(Information supplied)

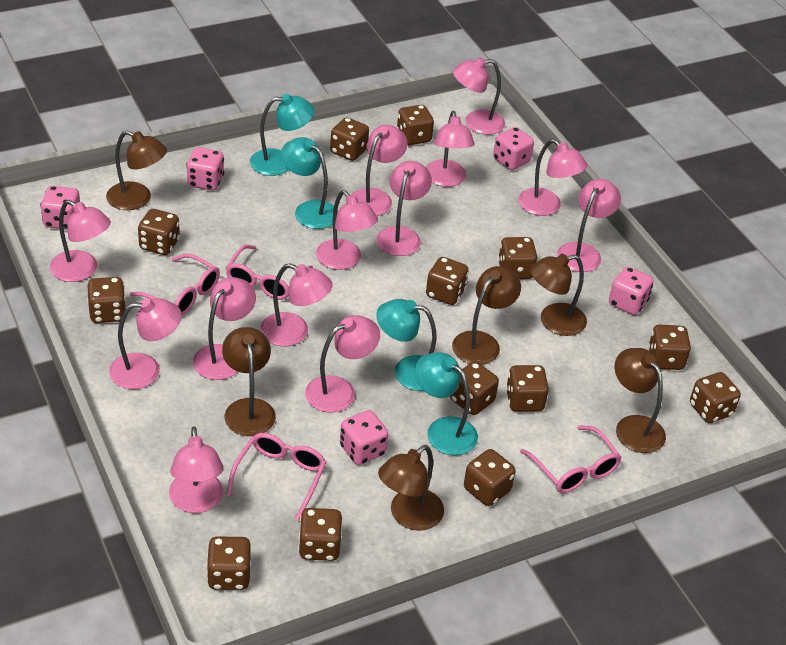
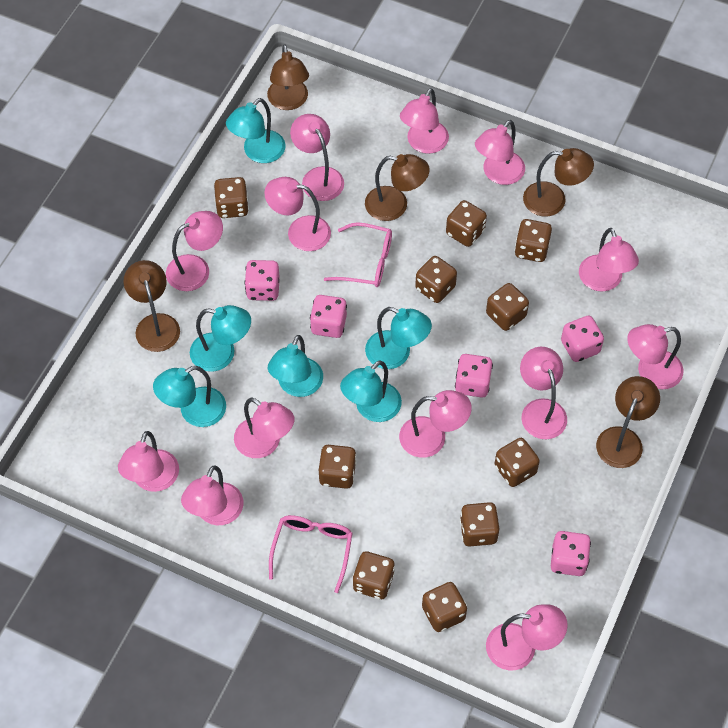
brown dice: 13 -> 10
brown lamp: 6 -> 5
pink glasses: 4 -> 2
turquoise lamp: 4 -> 6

(End Information supplied)

Required work: Write the material out again exactly. Skip each picture.

Reply to the task:
brown dice: 13 -> 10
brown lamp: 6 -> 5
pink glasses: 4 -> 2
turquoise lamp: 4 -> 6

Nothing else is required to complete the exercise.